━━━━━ DATA SHOWN
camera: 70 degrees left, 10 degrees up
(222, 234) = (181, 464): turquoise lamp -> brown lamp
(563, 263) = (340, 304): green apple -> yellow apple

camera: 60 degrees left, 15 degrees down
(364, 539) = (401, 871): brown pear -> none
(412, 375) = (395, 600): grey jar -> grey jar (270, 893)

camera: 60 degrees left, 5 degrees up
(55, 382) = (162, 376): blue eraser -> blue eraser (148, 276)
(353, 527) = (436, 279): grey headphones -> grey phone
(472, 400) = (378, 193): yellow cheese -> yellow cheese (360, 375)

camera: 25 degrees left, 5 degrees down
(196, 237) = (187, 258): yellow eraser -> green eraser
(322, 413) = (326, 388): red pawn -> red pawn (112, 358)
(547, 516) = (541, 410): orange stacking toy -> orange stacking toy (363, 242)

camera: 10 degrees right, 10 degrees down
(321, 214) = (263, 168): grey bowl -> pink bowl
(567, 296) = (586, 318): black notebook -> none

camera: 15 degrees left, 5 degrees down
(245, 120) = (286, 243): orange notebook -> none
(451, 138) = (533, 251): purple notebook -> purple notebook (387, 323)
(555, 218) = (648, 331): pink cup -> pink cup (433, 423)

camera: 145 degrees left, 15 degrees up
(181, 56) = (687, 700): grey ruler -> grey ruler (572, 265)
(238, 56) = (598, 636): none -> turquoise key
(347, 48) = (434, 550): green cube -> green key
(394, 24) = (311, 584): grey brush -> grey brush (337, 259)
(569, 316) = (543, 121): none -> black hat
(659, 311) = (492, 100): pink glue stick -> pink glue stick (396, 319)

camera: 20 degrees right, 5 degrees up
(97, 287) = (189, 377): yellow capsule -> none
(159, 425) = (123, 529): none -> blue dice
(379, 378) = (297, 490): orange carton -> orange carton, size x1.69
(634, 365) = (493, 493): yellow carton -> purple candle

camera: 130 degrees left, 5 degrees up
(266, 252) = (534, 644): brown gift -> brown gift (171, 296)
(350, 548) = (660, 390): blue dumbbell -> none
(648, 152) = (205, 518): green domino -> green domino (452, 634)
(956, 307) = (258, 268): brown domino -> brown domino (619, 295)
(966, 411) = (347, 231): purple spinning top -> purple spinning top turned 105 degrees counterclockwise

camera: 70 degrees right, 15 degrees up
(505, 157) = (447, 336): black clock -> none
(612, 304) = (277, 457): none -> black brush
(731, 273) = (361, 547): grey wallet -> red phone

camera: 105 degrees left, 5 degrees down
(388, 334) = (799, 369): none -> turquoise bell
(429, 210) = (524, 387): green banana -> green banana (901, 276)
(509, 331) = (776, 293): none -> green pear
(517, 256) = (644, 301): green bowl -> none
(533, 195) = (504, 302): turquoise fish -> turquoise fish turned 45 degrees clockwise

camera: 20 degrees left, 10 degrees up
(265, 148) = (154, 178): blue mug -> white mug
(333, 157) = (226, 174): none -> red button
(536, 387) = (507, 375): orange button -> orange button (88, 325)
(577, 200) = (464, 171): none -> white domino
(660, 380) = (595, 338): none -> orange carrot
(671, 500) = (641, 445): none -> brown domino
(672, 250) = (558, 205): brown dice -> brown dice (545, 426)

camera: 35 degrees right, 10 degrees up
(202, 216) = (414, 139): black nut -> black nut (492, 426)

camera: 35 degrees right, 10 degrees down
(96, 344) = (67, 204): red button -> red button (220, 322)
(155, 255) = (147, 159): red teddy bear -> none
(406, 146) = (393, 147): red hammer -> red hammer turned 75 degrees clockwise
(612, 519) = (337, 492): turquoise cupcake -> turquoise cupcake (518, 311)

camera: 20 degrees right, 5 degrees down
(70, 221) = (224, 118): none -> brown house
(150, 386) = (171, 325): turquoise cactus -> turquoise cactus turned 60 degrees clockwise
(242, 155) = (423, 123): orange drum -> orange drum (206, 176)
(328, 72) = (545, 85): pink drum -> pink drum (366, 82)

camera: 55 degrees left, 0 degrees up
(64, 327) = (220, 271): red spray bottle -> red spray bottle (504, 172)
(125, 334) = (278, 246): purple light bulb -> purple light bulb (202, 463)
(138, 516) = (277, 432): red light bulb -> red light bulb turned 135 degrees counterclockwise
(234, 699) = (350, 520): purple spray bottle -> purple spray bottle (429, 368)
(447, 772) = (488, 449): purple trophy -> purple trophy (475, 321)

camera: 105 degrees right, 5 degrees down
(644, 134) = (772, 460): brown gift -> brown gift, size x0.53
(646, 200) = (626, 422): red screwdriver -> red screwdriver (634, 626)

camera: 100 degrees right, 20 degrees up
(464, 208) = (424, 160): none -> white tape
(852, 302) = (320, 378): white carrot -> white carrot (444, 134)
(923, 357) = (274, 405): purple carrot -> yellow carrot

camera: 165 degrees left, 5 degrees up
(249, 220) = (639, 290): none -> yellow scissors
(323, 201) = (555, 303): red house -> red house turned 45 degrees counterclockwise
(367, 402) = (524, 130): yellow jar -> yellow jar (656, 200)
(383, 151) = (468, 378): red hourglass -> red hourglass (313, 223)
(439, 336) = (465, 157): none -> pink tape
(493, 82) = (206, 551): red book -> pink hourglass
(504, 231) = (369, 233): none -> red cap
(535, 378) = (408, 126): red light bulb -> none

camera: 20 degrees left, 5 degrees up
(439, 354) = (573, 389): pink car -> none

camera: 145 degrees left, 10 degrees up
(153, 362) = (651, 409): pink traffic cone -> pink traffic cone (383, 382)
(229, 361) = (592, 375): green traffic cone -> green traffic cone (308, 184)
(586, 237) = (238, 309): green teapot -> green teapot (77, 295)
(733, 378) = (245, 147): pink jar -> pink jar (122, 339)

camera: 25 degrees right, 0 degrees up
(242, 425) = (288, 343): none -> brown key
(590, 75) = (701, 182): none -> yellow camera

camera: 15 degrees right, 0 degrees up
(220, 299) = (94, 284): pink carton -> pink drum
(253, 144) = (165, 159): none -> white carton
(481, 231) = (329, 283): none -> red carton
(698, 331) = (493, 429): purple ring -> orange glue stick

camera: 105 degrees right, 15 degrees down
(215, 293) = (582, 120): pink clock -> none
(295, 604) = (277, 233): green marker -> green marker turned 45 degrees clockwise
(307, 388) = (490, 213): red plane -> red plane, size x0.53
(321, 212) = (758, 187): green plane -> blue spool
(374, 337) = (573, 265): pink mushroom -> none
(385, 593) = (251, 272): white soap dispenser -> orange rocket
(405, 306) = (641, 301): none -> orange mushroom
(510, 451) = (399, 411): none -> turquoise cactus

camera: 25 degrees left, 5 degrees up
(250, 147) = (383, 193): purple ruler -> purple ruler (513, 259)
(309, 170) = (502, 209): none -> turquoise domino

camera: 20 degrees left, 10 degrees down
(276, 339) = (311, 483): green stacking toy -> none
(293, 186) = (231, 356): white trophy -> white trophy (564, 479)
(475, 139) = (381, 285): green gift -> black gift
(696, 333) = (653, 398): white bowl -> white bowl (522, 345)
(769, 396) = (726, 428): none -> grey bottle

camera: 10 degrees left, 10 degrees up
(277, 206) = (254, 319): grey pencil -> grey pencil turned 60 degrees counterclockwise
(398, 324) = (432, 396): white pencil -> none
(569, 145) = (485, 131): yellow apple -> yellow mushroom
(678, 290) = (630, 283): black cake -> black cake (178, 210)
━━━━━━━━━━
| WHAT IS EXPECTED |
Each line above should be duplicated without any alteration.

| WRITTEN SOLUTION |
camera: 70 degrees left, 10 degrees up
(222, 234) = (181, 464): turquoise lamp -> brown lamp
(563, 263) = (340, 304): green apple -> yellow apple

camera: 60 degrees left, 15 degrees down
(364, 539) = (401, 871): brown pear -> none
(412, 375) = (395, 600): grey jar -> grey jar (270, 893)

camera: 60 degrees left, 5 degrees up
(55, 382) = (162, 376): blue eraser -> blue eraser (148, 276)
(353, 527) = (436, 279): grey headphones -> grey phone
(472, 400) = (378, 193): yellow cheese -> yellow cheese (360, 375)

camera: 25 degrees left, 5 degrees down
(196, 237) = (187, 258): yellow eraser -> green eraser
(322, 413) = (326, 388): red pawn -> red pawn (112, 358)
(547, 516) = (541, 410): orange stacking toy -> orange stacking toy (363, 242)

camera: 10 degrees right, 10 degrees down
(321, 214) = (263, 168): grey bowl -> pink bowl
(567, 296) = (586, 318): black notebook -> none

camera: 15 degrees left, 5 degrees down
(245, 120) = (286, 243): orange notebook -> none
(451, 138) = (533, 251): purple notebook -> purple notebook (387, 323)
(555, 218) = (648, 331): pink cup -> pink cup (433, 423)

camera: 145 degrees left, 15 degrees up
(181, 56) = (687, 700): grey ruler -> grey ruler (572, 265)
(238, 56) = (598, 636): none -> turquoise key
(347, 48) = (434, 550): green cube -> green key
(394, 24) = (311, 584): grey brush -> grey brush (337, 259)
(569, 316) = (543, 121): none -> black hat
(659, 311) = (492, 100): pink glue stick -> pink glue stick (396, 319)

camera: 20 degrees right, 5 degrees up
(97, 287) = (189, 377): yellow capsule -> none
(159, 425) = (123, 529): none -> blue dice
(379, 378) = (297, 490): orange carton -> orange carton, size x1.69
(634, 365) = (493, 493): yellow carton -> purple candle

camera: 130 degrees left, 5 degrees up
(266, 252) = (534, 644): brown gift -> brown gift (171, 296)
(350, 548) = (660, 390): blue dumbbell -> none
(648, 152) = (205, 518): green domino -> green domino (452, 634)
(956, 307) = (258, 268): brown domino -> brown domino (619, 295)
(966, 411) = (347, 231): purple spinning top -> purple spinning top turned 105 degrees counterclockwise

camera: 70 degrees right, 15 degrees up
(505, 157) = (447, 336): black clock -> none
(612, 304) = (277, 457): none -> black brush
(731, 273) = (361, 547): grey wallet -> red phone

camera: 105 degrees left, 5 degrees down
(388, 334) = (799, 369): none -> turquoise bell
(429, 210) = (524, 387): green banana -> green banana (901, 276)
(509, 331) = (776, 293): none -> green pear
(517, 256) = (644, 301): green bowl -> none
(533, 195) = (504, 302): turquoise fish -> turquoise fish turned 45 degrees clockwise

camera: 20 degrees left, 10 degrees up
(265, 148) = (154, 178): blue mug -> white mug
(333, 157) = (226, 174): none -> red button
(536, 387) = (507, 375): orange button -> orange button (88, 325)
(577, 200) = (464, 171): none -> white domino
(660, 380) = (595, 338): none -> orange carrot
(671, 500) = (641, 445): none -> brown domino
(672, 250) = (558, 205): brown dice -> brown dice (545, 426)

camera: 35 degrees right, 10 degrees up
(202, 216) = (414, 139): black nut -> black nut (492, 426)

camera: 35 degrees right, 10 degrees down
(96, 344) = (67, 204): red button -> red button (220, 322)
(155, 255) = (147, 159): red teddy bear -> none
(406, 146) = (393, 147): red hammer -> red hammer turned 75 degrees clockwise
(612, 519) = (337, 492): turquoise cupcake -> turquoise cupcake (518, 311)

camera: 20 degrees right, 5 degrees down
(70, 221) = (224, 118): none -> brown house
(150, 386) = (171, 325): turquoise cactus -> turquoise cactus turned 60 degrees clockwise
(242, 155) = (423, 123): orange drum -> orange drum (206, 176)
(328, 72) = (545, 85): pink drum -> pink drum (366, 82)

camera: 55 degrees left, 0 degrees up
(64, 327) = (220, 271): red spray bottle -> red spray bottle (504, 172)
(125, 334) = (278, 246): purple light bulb -> purple light bulb (202, 463)
(138, 516) = (277, 432): red light bulb -> red light bulb turned 135 degrees counterclockwise
(234, 699) = (350, 520): purple spray bottle -> purple spray bottle (429, 368)
(447, 772) = (488, 449): purple trophy -> purple trophy (475, 321)

camera: 105 degrees right, 5 degrees down
(644, 134) = (772, 460): brown gift -> brown gift, size x0.53
(646, 200) = (626, 422): red screwdriver -> red screwdriver (634, 626)

camera: 100 degrees right, 20 degrees up
(464, 208) = (424, 160): none -> white tape
(852, 302) = (320, 378): white carrot -> white carrot (444, 134)
(923, 357) = (274, 405): purple carrot -> yellow carrot

camera: 165 degrees left, 5 degrees up
(249, 220) = (639, 290): none -> yellow scissors
(323, 201) = (555, 303): red house -> red house turned 45 degrees counterclockwise
(367, 402) = (524, 130): yellow jar -> yellow jar (656, 200)
(383, 151) = (468, 378): red hourglass -> red hourglass (313, 223)
(439, 336) = (465, 157): none -> pink tape
(493, 82) = (206, 551): red book -> pink hourglass
(504, 231) = (369, 233): none -> red cap
(535, 378) = (408, 126): red light bulb -> none

camera: 20 degrees left, 5 degrees up
(439, 354) = (573, 389): pink car -> none

camera: 145 degrees left, 10 degrees up
(153, 362) = (651, 409): pink traffic cone -> pink traffic cone (383, 382)
(229, 361) = (592, 375): green traffic cone -> green traffic cone (308, 184)
(586, 237) = (238, 309): green teapot -> green teapot (77, 295)
(733, 378) = (245, 147): pink jar -> pink jar (122, 339)

camera: 25 degrees right, 0 degrees up
(242, 425) = (288, 343): none -> brown key
(590, 75) = (701, 182): none -> yellow camera

camera: 15 degrees right, 0 degrees up
(220, 299) = (94, 284): pink carton -> pink drum
(253, 144) = (165, 159): none -> white carton
(481, 231) = (329, 283): none -> red carton
(698, 331) = (493, 429): purple ring -> orange glue stick

camera: 105 degrees right, 15 degrees down
(215, 293) = (582, 120): pink clock -> none
(295, 604) = (277, 233): green marker -> green marker turned 45 degrees clockwise
(307, 388) = (490, 213): red plane -> red plane, size x0.53
(321, 212) = (758, 187): green plane -> blue spool
(374, 337) = (573, 265): pink mushroom -> none
(385, 593) = (251, 272): white soap dispenser -> orange rocket
(405, 306) = (641, 301): none -> orange mushroom
(510, 451) = (399, 411): none -> turquoise cactus

camera: 25 degrees left, 5 degrees up
(250, 147) = (383, 193): purple ruler -> purple ruler (513, 259)
(309, 170) = (502, 209): none -> turquoise domino

camera: 20 degrees left, 10 degrees down
(276, 339) = (311, 483): green stacking toy -> none
(293, 186) = (231, 356): white trophy -> white trophy (564, 479)
(475, 139) = (381, 285): green gift -> black gift
(696, 333) = (653, 398): white bowl -> white bowl (522, 345)
(769, 396) = (726, 428): none -> grey bottle

camera: 10 degrees left, 10 degrees up
(277, 206) = (254, 319): grey pencil -> grey pencil turned 60 degrees counterclockwise
(398, 324) = (432, 396): white pencil -> none
(569, 145) = (485, 131): yellow apple -> yellow mushroom
(678, 290) = (630, 283): black cake -> black cake (178, 210)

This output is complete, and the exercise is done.